* **DESCRIPTION OF THE TASK**: Skipping all pictures, print exactly the lines below from the one with "LUX pin SCL: B10 -> B6" through the final line.

* **SOURCE MATERIAL**:
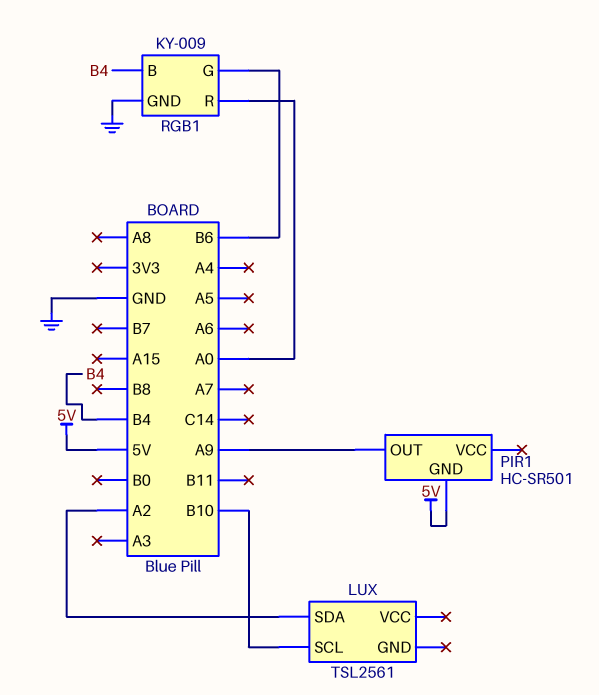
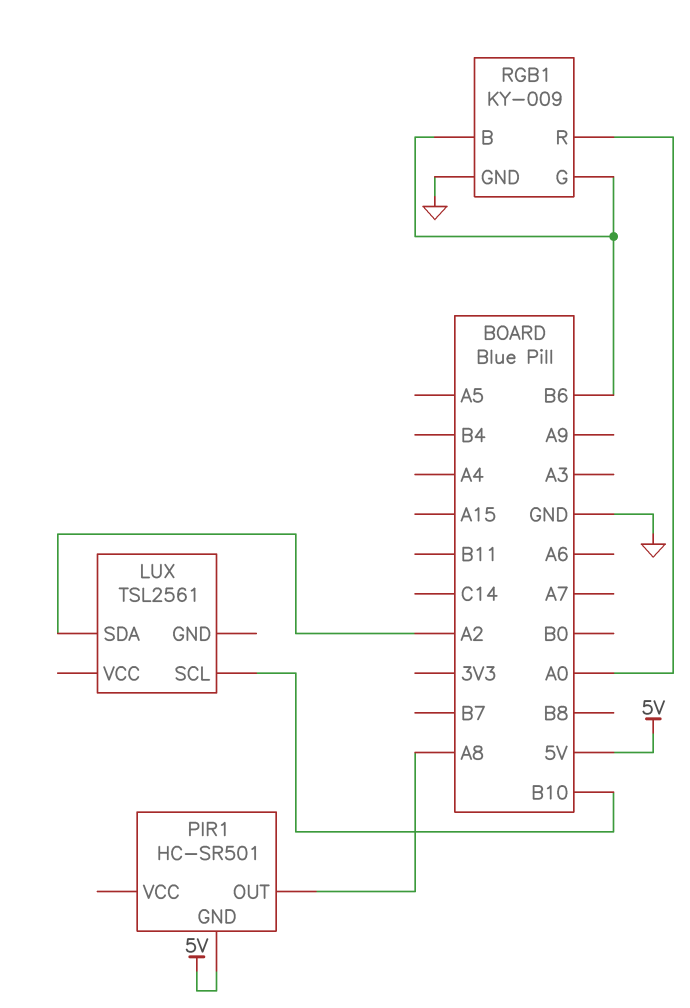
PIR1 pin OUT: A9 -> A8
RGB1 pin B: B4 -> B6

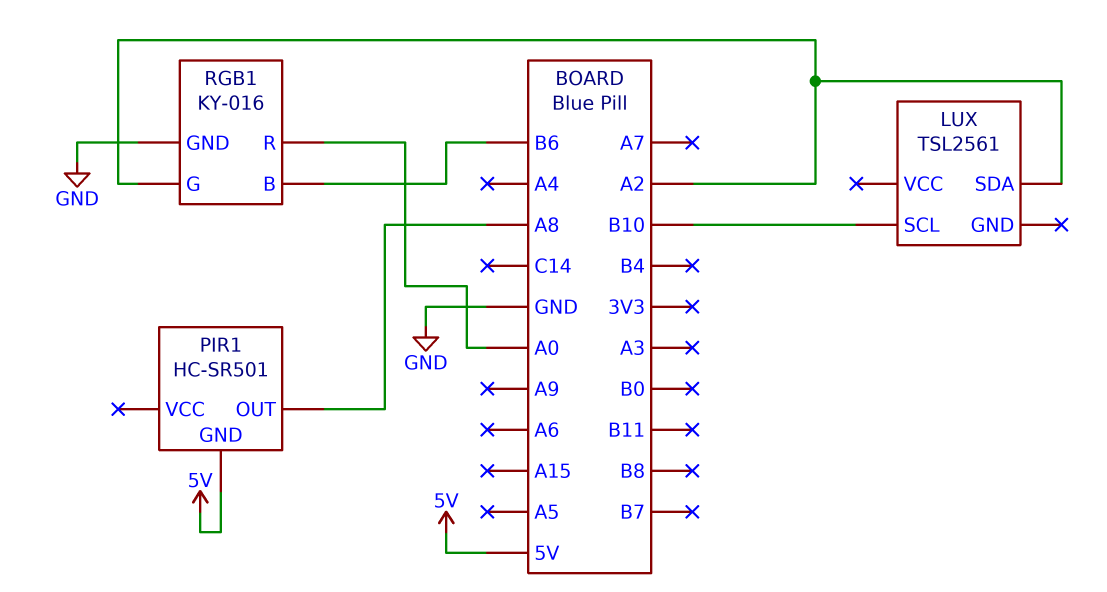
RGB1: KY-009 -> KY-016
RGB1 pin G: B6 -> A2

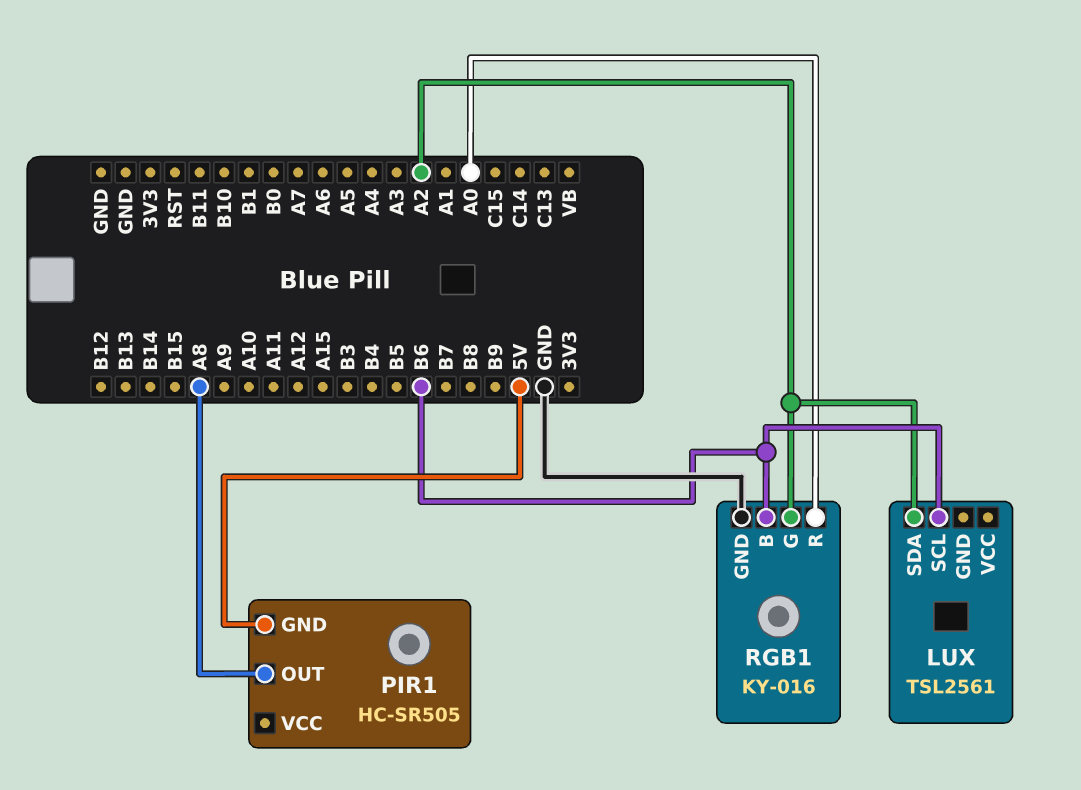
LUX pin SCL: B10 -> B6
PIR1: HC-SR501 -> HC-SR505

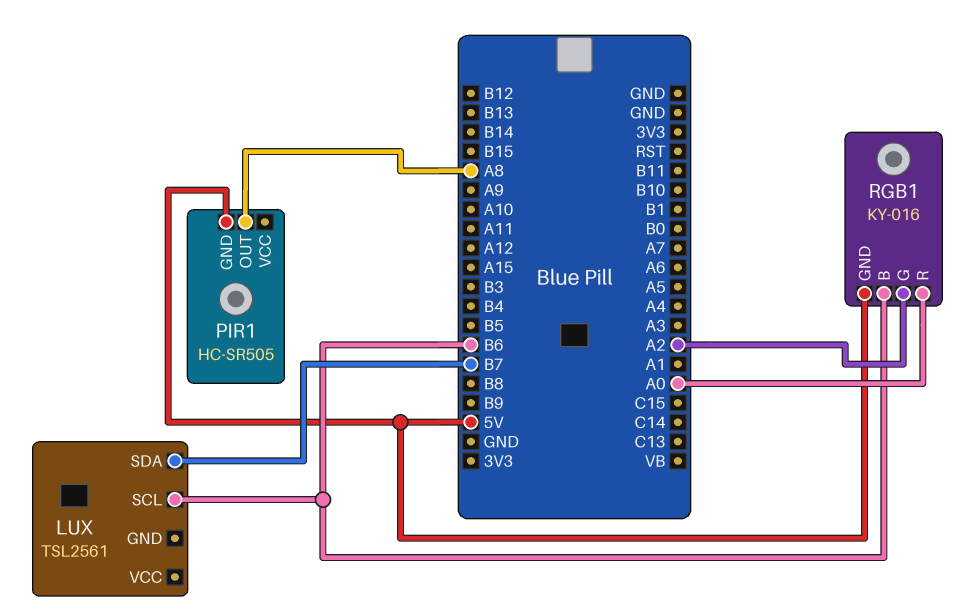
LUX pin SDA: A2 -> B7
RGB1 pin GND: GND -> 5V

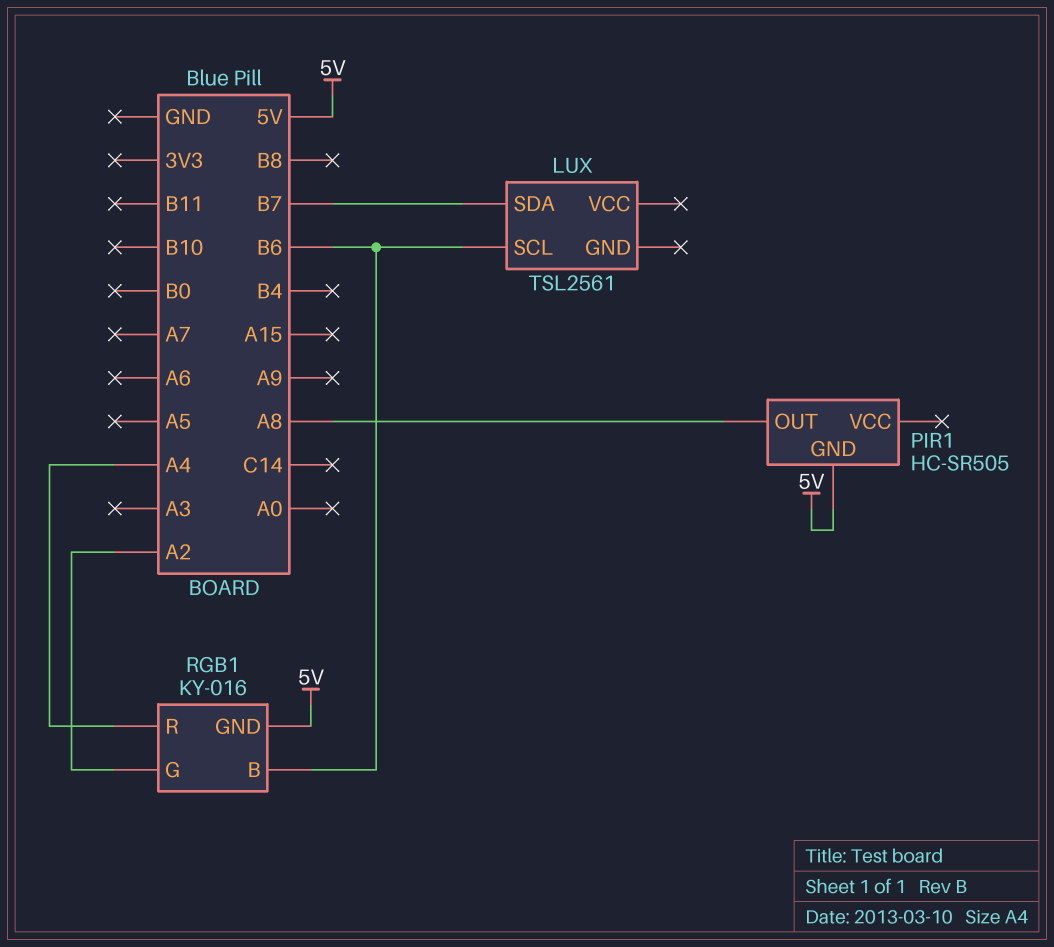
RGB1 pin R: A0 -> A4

* **EXERCISE RESULT**:
LUX pin SCL: B10 -> B6
PIR1: HC-SR501 -> HC-SR505

LUX pin SDA: A2 -> B7
RGB1 pin GND: GND -> 5V

RGB1 pin R: A0 -> A4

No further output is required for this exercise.